(Image sets with object changes)
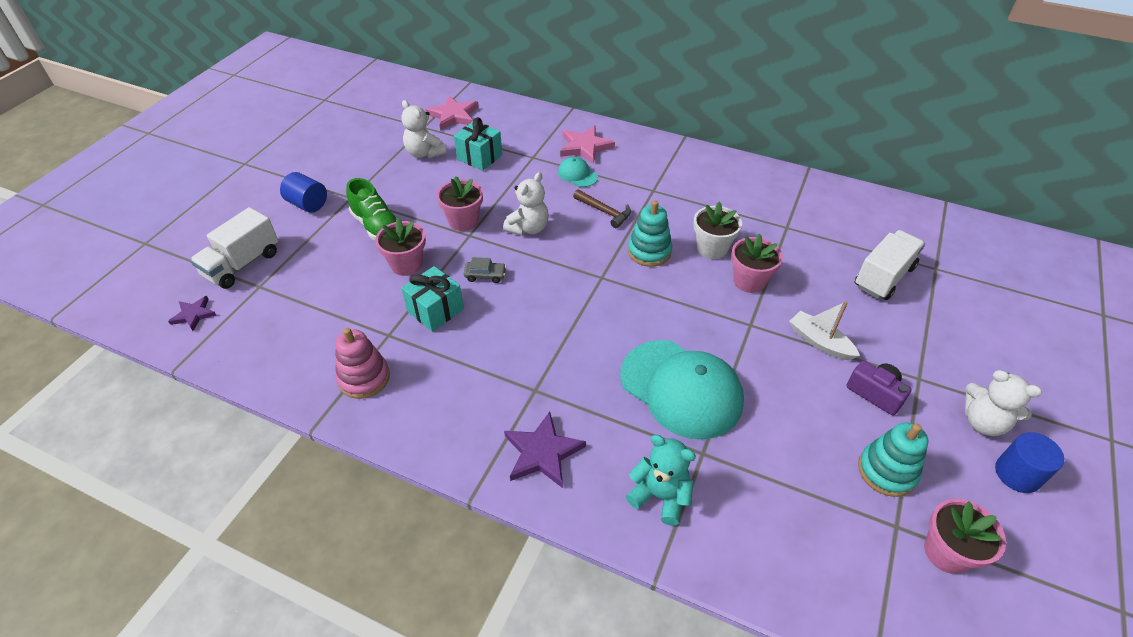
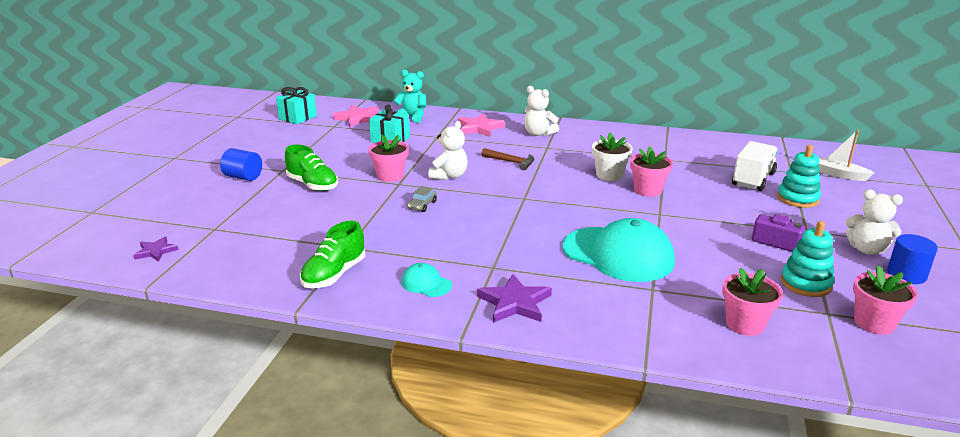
camera: 10 degrees left, 20 degrees down
(242, 264) = (193, 217): white truck -> none
(364, 378) = (334, 274): pink stacking toy -> green shoe
(406, 264) = (348, 205): pink flower pot -> pink flower pot (745, 324)
(424, 153) = (340, 140): white teddy bear -> white teddy bear (538, 133)
(435, 310) = (385, 229): turquoise gift -> turquoise gift (298, 117)
(485, 275) = (422, 205): grey car -> grey car turned 120 degrees clockwise
(577, 174) = (479, 143): turquoise cap -> turquoise cap (426, 283)
(649, 251) = (558, 181): turquoise stacking toy -> turquoise stacking toy (797, 199)
(660, 496) = (627, 317): turquoise teddy bear -> turquoise teddy bear (412, 117)
(819, 342) = (719, 218): white boat -> white boat (839, 174)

#### [WHAT THE TASK ASKS]
Could you copy exactly the lines from the one containing "(364, 378) = (334, 274): pink" through the end of the records above, and nothing more?

#### [WRITTEN RESPONSE]
(364, 378) = (334, 274): pink stacking toy -> green shoe
(406, 264) = (348, 205): pink flower pot -> pink flower pot (745, 324)
(424, 153) = (340, 140): white teddy bear -> white teddy bear (538, 133)
(435, 310) = (385, 229): turquoise gift -> turquoise gift (298, 117)
(485, 275) = (422, 205): grey car -> grey car turned 120 degrees clockwise
(577, 174) = (479, 143): turquoise cap -> turquoise cap (426, 283)
(649, 251) = (558, 181): turquoise stacking toy -> turquoise stacking toy (797, 199)
(660, 496) = (627, 317): turquoise teddy bear -> turquoise teddy bear (412, 117)
(819, 342) = (719, 218): white boat -> white boat (839, 174)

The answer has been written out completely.